__Task statement__: Would you transcribe all of the entries that follow, word for word?

━━ Given information ━━

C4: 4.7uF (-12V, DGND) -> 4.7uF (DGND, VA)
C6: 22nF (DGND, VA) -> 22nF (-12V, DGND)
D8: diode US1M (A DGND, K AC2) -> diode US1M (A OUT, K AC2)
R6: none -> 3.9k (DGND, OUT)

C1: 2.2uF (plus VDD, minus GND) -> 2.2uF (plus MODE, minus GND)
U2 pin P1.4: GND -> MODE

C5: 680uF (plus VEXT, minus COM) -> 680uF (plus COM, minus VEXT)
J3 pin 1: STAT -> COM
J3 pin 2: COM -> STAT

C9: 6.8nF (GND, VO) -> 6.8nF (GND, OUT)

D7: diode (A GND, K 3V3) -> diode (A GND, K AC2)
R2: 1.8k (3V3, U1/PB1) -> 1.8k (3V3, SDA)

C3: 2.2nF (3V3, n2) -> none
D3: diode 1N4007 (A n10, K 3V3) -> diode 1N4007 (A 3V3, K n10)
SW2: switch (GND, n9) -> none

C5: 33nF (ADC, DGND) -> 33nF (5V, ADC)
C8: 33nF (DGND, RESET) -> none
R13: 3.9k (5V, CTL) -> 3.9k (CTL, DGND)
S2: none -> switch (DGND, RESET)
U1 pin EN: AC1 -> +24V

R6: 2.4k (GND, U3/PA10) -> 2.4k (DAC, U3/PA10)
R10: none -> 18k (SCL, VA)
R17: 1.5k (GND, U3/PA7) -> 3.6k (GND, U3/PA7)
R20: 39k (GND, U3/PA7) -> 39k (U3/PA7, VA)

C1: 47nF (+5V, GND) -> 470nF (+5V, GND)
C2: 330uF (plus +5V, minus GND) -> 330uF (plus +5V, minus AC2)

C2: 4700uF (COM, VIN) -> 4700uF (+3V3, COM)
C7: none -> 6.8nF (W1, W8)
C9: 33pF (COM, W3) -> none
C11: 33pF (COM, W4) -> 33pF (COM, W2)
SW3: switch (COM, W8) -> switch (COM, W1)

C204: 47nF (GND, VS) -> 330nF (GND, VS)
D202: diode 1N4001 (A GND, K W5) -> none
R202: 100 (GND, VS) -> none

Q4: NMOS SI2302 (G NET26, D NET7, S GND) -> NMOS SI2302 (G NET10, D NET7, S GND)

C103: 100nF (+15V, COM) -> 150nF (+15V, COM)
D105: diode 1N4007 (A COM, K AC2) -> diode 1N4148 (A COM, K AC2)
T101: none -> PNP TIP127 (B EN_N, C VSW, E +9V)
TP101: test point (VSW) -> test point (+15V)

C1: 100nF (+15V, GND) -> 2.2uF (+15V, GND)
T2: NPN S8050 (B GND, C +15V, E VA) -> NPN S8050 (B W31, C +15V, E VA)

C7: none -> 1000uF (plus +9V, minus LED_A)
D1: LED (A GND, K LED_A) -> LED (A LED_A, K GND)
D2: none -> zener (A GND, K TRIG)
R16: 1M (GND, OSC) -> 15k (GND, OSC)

━━━

__Answer to this task__:
C4: 4.7uF (-12V, DGND) -> 4.7uF (DGND, VA)
C6: 22nF (DGND, VA) -> 22nF (-12V, DGND)
D8: diode US1M (A DGND, K AC2) -> diode US1M (A OUT, K AC2)
R6: none -> 3.9k (DGND, OUT)

C1: 2.2uF (plus VDD, minus GND) -> 2.2uF (plus MODE, minus GND)
U2 pin P1.4: GND -> MODE

C5: 680uF (plus VEXT, minus COM) -> 680uF (plus COM, minus VEXT)
J3 pin 1: STAT -> COM
J3 pin 2: COM -> STAT

C9: 6.8nF (GND, VO) -> 6.8nF (GND, OUT)

D7: diode (A GND, K 3V3) -> diode (A GND, K AC2)
R2: 1.8k (3V3, U1/PB1) -> 1.8k (3V3, SDA)

C3: 2.2nF (3V3, n2) -> none
D3: diode 1N4007 (A n10, K 3V3) -> diode 1N4007 (A 3V3, K n10)
SW2: switch (GND, n9) -> none

C5: 33nF (ADC, DGND) -> 33nF (5V, ADC)
C8: 33nF (DGND, RESET) -> none
R13: 3.9k (5V, CTL) -> 3.9k (CTL, DGND)
S2: none -> switch (DGND, RESET)
U1 pin EN: AC1 -> +24V

R6: 2.4k (GND, U3/PA10) -> 2.4k (DAC, U3/PA10)
R10: none -> 18k (SCL, VA)
R17: 1.5k (GND, U3/PA7) -> 3.6k (GND, U3/PA7)
R20: 39k (GND, U3/PA7) -> 39k (U3/PA7, VA)

C1: 47nF (+5V, GND) -> 470nF (+5V, GND)
C2: 330uF (plus +5V, minus GND) -> 330uF (plus +5V, minus AC2)

C2: 4700uF (COM, VIN) -> 4700uF (+3V3, COM)
C7: none -> 6.8nF (W1, W8)
C9: 33pF (COM, W3) -> none
C11: 33pF (COM, W4) -> 33pF (COM, W2)
SW3: switch (COM, W8) -> switch (COM, W1)

C204: 47nF (GND, VS) -> 330nF (GND, VS)
D202: diode 1N4001 (A GND, K W5) -> none
R202: 100 (GND, VS) -> none

Q4: NMOS SI2302 (G NET26, D NET7, S GND) -> NMOS SI2302 (G NET10, D NET7, S GND)

C103: 100nF (+15V, COM) -> 150nF (+15V, COM)
D105: diode 1N4007 (A COM, K AC2) -> diode 1N4148 (A COM, K AC2)
T101: none -> PNP TIP127 (B EN_N, C VSW, E +9V)
TP101: test point (VSW) -> test point (+15V)

C1: 100nF (+15V, GND) -> 2.2uF (+15V, GND)
T2: NPN S8050 (B GND, C +15V, E VA) -> NPN S8050 (B W31, C +15V, E VA)

C7: none -> 1000uF (plus +9V, minus LED_A)
D1: LED (A GND, K LED_A) -> LED (A LED_A, K GND)
D2: none -> zener (A GND, K TRIG)
R16: 1M (GND, OSC) -> 15k (GND, OSC)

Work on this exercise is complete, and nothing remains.